◆ Action item: Below, locate the line that contains "purple 1x1 brick [406,239,491,350]". Repeat exactly from that line to the line that contains "none -> purple 1x2 slope [221,167,267,226]", inclusive, leaving out the pictures.

◆ Material provided:
==================================================
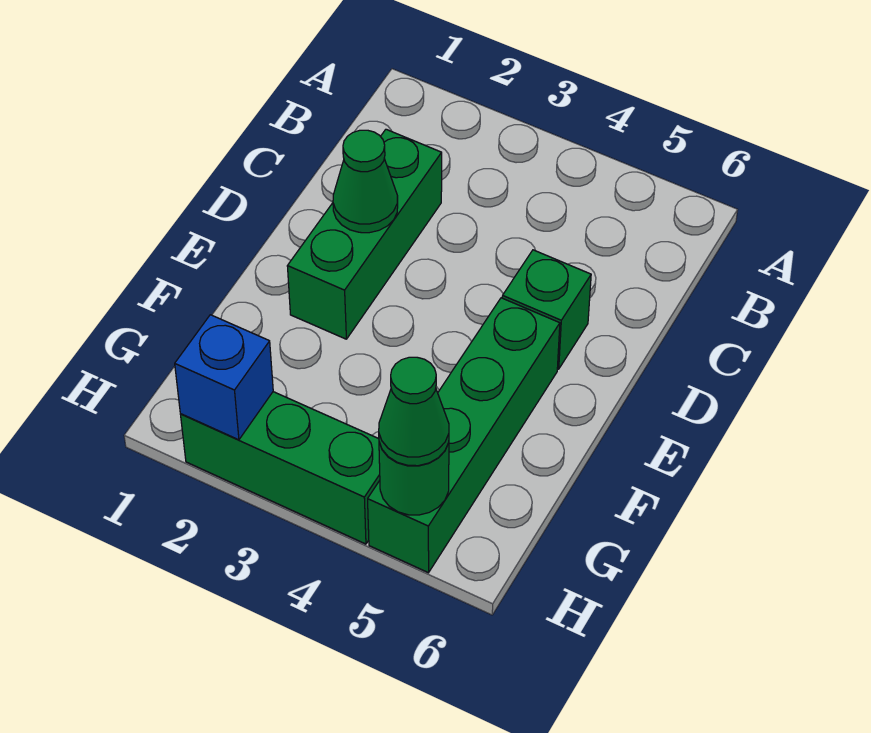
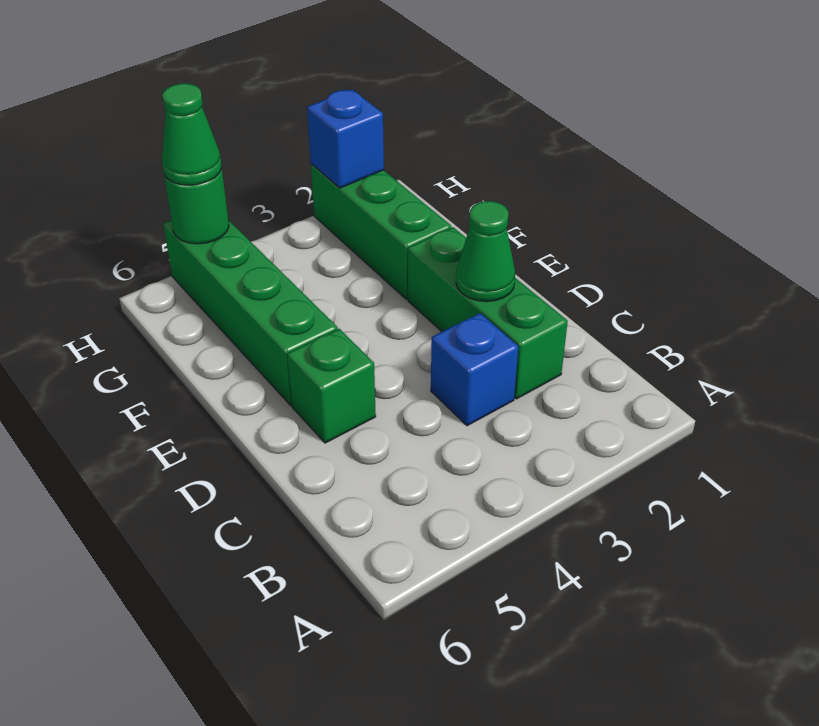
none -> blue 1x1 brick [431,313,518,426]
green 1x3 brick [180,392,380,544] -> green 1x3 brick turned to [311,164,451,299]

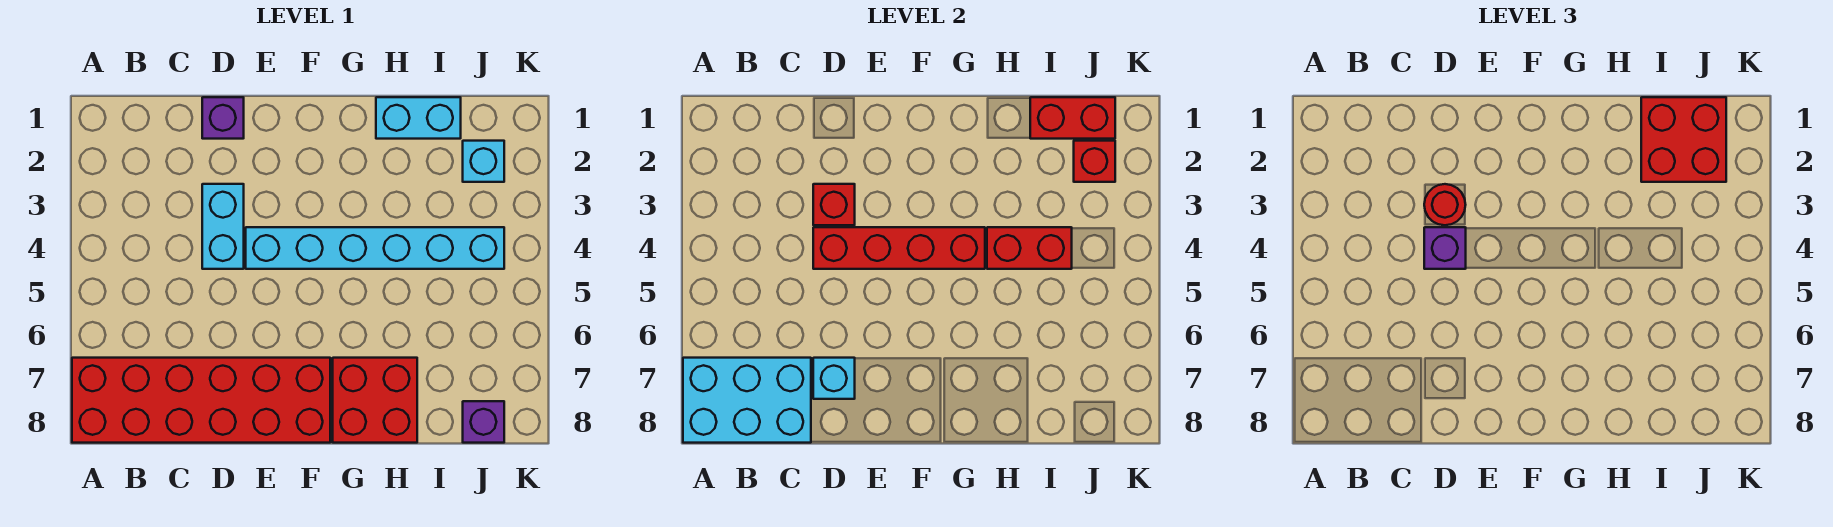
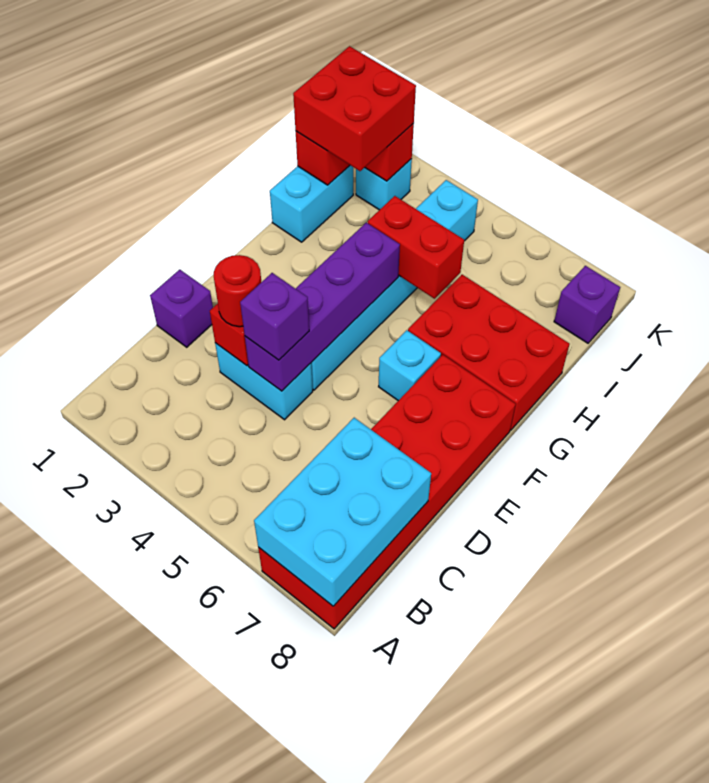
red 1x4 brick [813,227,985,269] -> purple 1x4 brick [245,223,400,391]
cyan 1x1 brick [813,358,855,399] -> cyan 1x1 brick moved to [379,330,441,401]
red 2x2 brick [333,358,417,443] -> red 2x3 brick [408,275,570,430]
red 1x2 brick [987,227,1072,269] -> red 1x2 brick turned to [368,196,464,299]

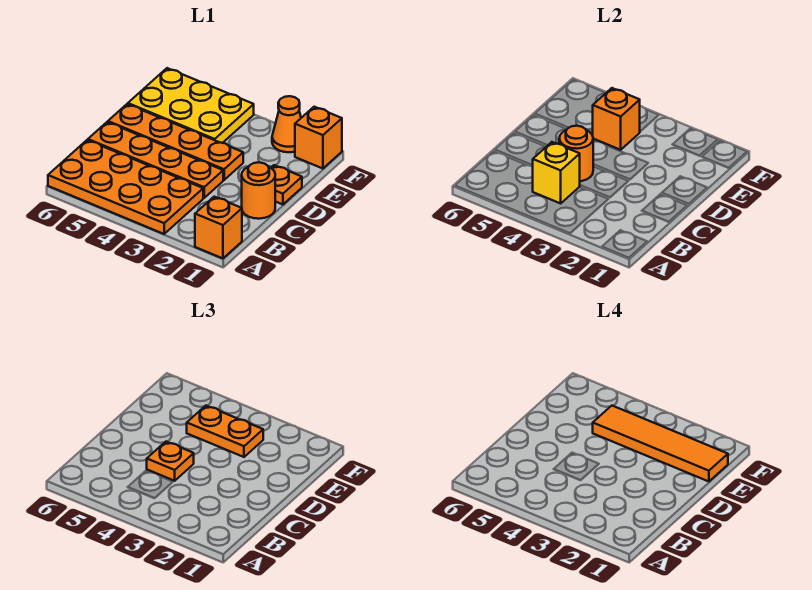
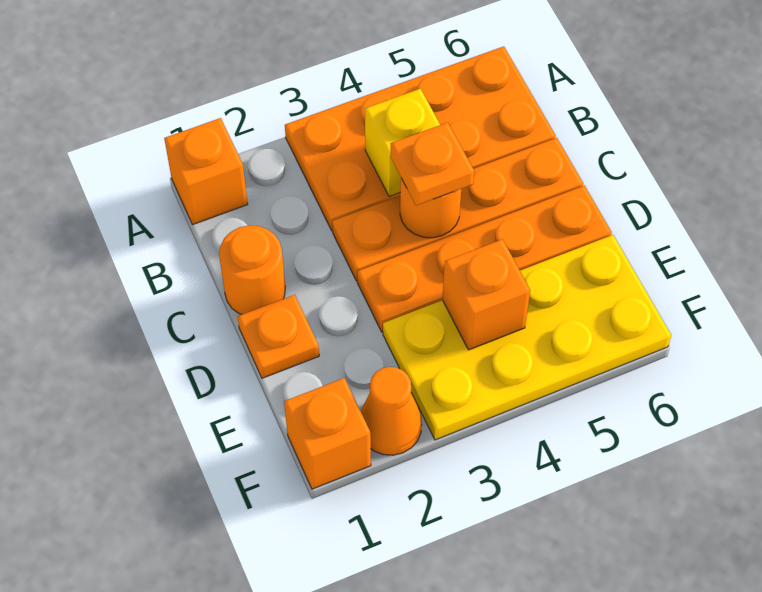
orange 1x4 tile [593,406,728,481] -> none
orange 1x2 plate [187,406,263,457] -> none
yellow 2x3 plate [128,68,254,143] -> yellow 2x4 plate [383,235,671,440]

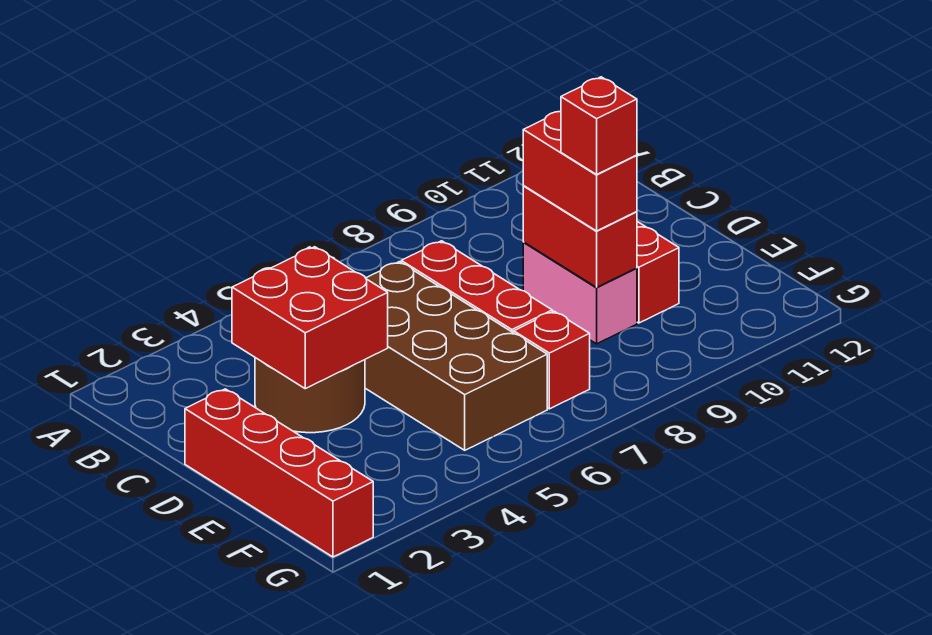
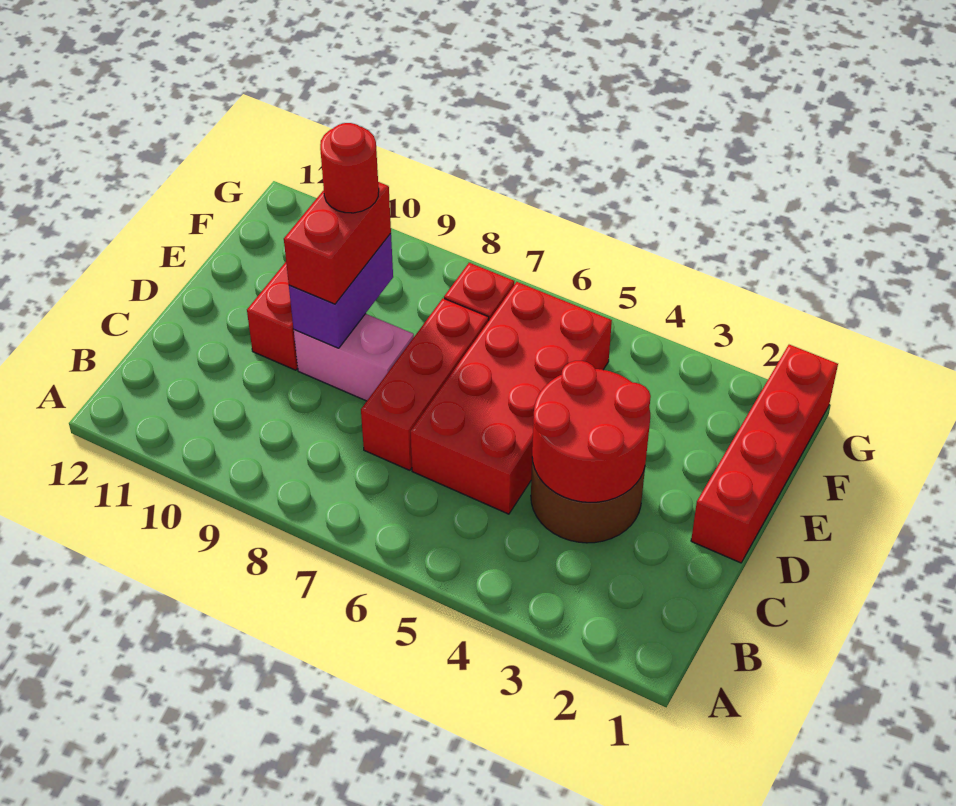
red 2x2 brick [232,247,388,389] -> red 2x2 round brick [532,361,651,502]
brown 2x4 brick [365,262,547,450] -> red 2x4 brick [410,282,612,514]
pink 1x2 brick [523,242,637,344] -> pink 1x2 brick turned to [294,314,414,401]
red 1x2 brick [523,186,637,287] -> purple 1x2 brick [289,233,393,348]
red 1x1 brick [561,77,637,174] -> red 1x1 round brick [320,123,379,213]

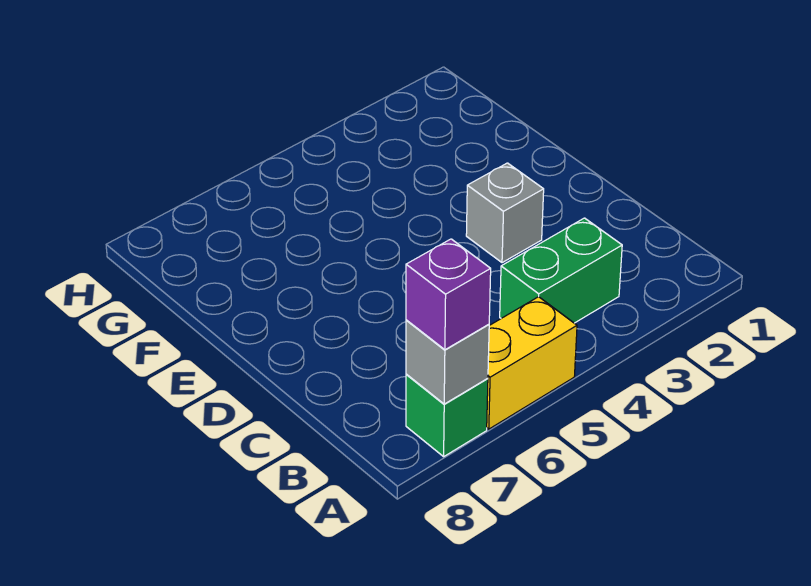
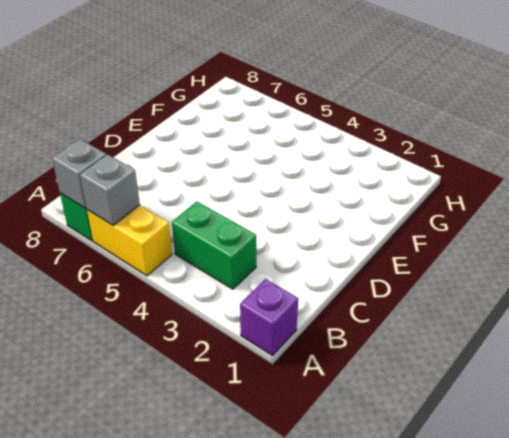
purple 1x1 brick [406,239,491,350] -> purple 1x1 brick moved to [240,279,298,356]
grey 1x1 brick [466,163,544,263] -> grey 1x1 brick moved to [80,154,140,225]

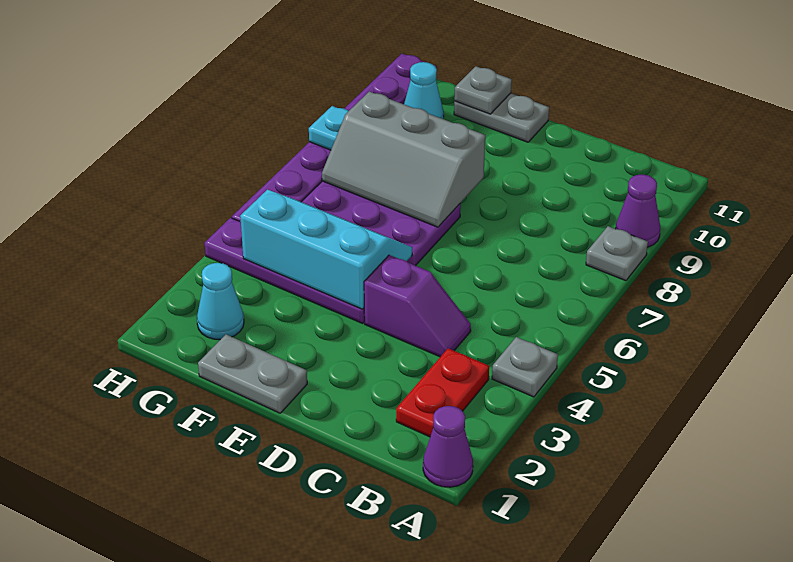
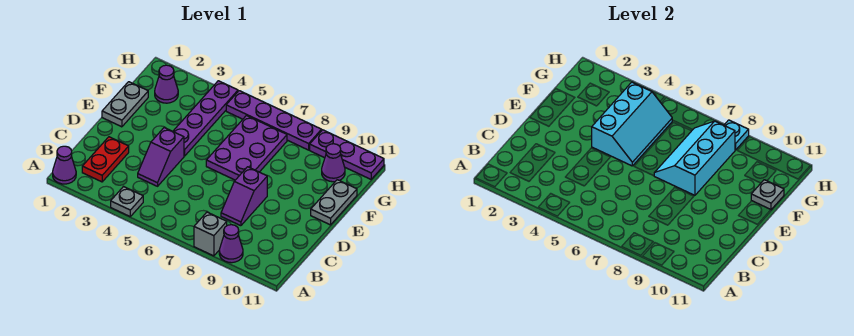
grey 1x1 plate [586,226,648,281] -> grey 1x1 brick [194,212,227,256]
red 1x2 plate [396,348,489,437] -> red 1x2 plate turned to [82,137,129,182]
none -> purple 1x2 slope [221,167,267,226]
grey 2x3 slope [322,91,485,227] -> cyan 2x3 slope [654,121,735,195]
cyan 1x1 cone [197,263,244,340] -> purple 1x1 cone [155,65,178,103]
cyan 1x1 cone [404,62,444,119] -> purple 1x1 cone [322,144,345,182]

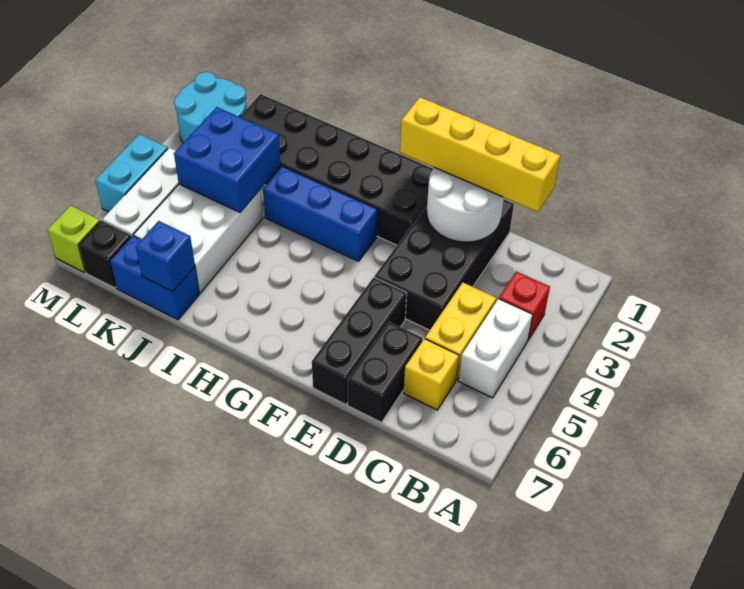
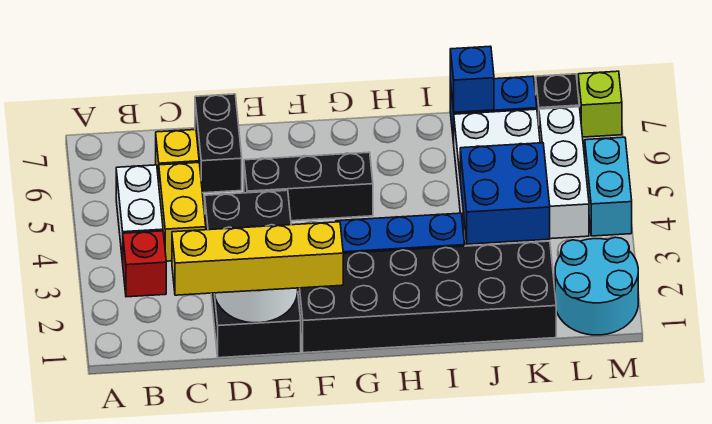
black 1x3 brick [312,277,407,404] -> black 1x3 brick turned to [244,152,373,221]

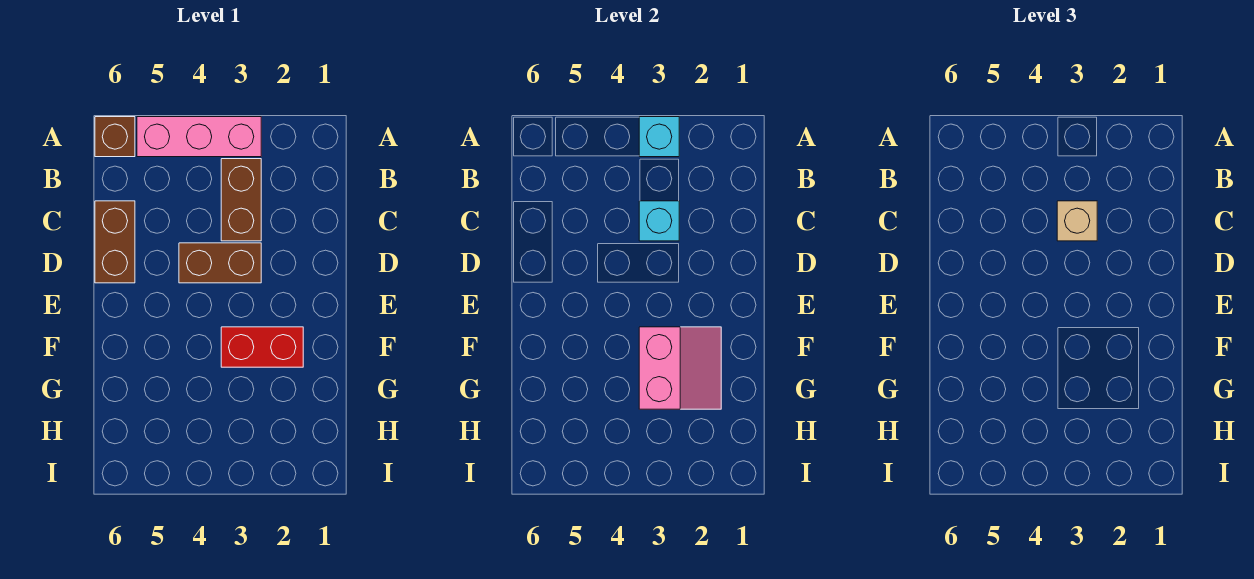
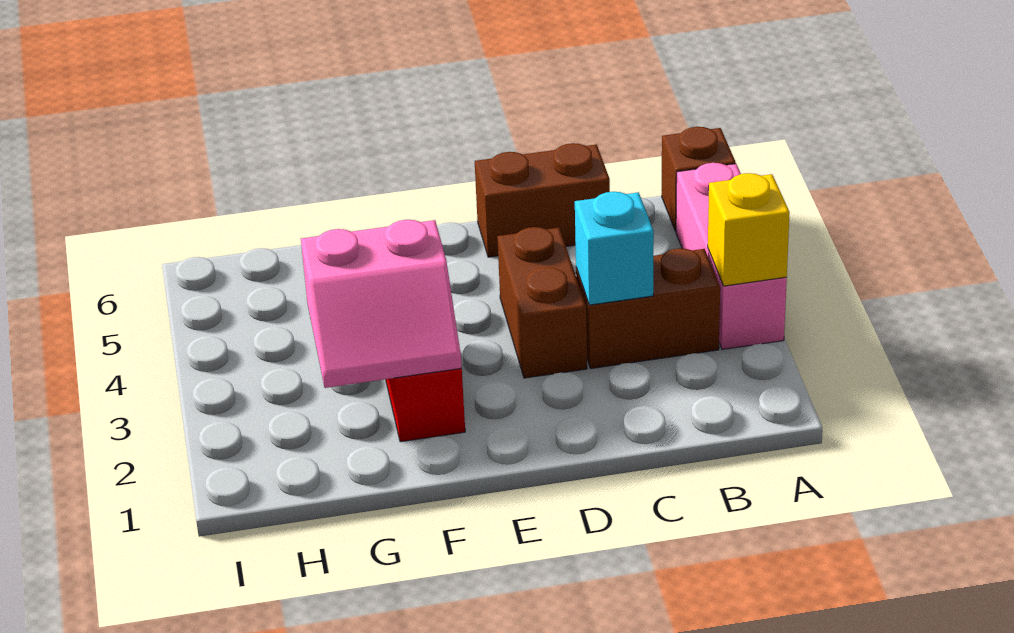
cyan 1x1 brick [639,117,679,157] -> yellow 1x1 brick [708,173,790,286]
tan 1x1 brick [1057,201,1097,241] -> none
==================================================
◆ Solution for this exercise:
purple 1x1 brick [406,239,491,350] -> purple 1x1 brick moved to [240,279,298,356]
grey 1x1 brick [466,163,544,263] -> grey 1x1 brick moved to [80,154,140,225]

grey 1x1 plate [586,226,648,281] -> grey 1x1 brick [194,212,227,256]
red 1x2 plate [396,348,489,437] -> red 1x2 plate turned to [82,137,129,182]
none -> purple 1x2 slope [221,167,267,226]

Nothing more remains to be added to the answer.